[Records contained in a dataset]
◆ ◆ ◆ ◆
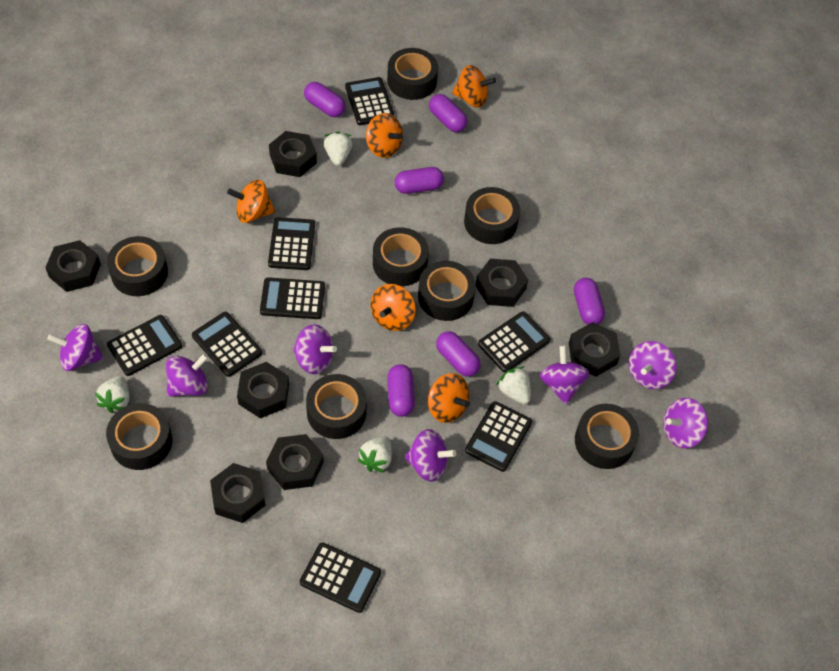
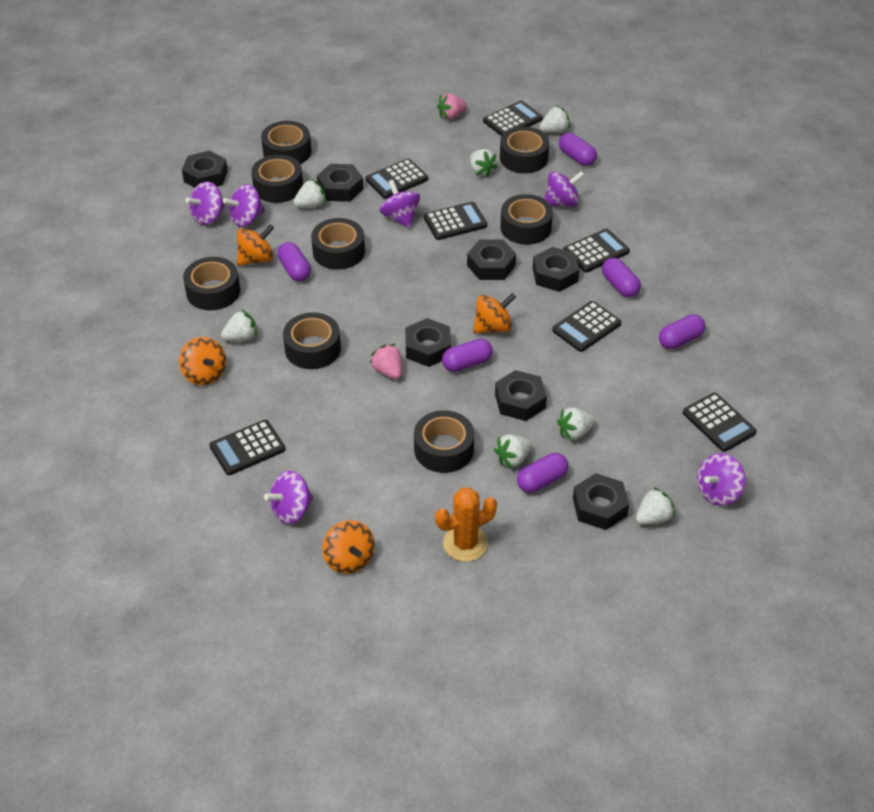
black calculator: 8 -> 7
orange cactus: 0 -> 1
orange spinning top: 5 -> 4
pink strawberry: 0 -> 2
purple spinning top: 7 -> 6
white strawberry: 4 -> 7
◆ ◆ ◆ ◆
What is being asked: I'd like every record above written out again exactly, without the pictures.

Reply:
black calculator: 8 -> 7
orange cactus: 0 -> 1
orange spinning top: 5 -> 4
pink strawberry: 0 -> 2
purple spinning top: 7 -> 6
white strawberry: 4 -> 7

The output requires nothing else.